§ Task goal: Every record is to be restated exactly, with nothing left out.

§ Dataset extract:
=======

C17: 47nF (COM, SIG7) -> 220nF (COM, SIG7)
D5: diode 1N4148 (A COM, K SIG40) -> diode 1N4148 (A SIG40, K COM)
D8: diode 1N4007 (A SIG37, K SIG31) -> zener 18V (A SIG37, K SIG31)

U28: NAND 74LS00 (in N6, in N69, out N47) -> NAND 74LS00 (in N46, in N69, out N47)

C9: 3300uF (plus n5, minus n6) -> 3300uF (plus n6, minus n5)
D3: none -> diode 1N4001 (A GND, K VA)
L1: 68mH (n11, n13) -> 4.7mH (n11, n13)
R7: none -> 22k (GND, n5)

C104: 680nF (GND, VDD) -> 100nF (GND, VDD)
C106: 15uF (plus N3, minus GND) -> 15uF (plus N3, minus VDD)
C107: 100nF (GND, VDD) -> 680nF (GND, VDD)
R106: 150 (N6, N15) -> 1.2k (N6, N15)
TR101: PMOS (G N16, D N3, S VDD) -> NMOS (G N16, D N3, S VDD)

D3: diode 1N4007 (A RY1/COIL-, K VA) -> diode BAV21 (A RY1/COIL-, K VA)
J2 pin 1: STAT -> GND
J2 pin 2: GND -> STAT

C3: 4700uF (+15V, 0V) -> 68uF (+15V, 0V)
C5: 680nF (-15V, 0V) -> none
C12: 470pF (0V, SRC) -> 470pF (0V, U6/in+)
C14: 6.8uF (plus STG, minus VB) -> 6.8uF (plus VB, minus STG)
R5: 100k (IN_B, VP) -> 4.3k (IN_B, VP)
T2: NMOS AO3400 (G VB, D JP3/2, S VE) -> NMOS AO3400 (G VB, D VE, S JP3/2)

=======

§ Written solution:
C17: 47nF (COM, SIG7) -> 220nF (COM, SIG7)
D5: diode 1N4148 (A COM, K SIG40) -> diode 1N4148 (A SIG40, K COM)
D8: diode 1N4007 (A SIG37, K SIG31) -> zener 18V (A SIG37, K SIG31)

U28: NAND 74LS00 (in N6, in N69, out N47) -> NAND 74LS00 (in N46, in N69, out N47)

C9: 3300uF (plus n5, minus n6) -> 3300uF (plus n6, minus n5)
D3: none -> diode 1N4001 (A GND, K VA)
L1: 68mH (n11, n13) -> 4.7mH (n11, n13)
R7: none -> 22k (GND, n5)

C104: 680nF (GND, VDD) -> 100nF (GND, VDD)
C106: 15uF (plus N3, minus GND) -> 15uF (plus N3, minus VDD)
C107: 100nF (GND, VDD) -> 680nF (GND, VDD)
R106: 150 (N6, N15) -> 1.2k (N6, N15)
TR101: PMOS (G N16, D N3, S VDD) -> NMOS (G N16, D N3, S VDD)

D3: diode 1N4007 (A RY1/COIL-, K VA) -> diode BAV21 (A RY1/COIL-, K VA)
J2 pin 1: STAT -> GND
J2 pin 2: GND -> STAT

C3: 4700uF (+15V, 0V) -> 68uF (+15V, 0V)
C5: 680nF (-15V, 0V) -> none
C12: 470pF (0V, SRC) -> 470pF (0V, U6/in+)
C14: 6.8uF (plus STG, minus VB) -> 6.8uF (plus VB, minus STG)
R5: 100k (IN_B, VP) -> 4.3k (IN_B, VP)
T2: NMOS AO3400 (G VB, D JP3/2, S VE) -> NMOS AO3400 (G VB, D VE, S JP3/2)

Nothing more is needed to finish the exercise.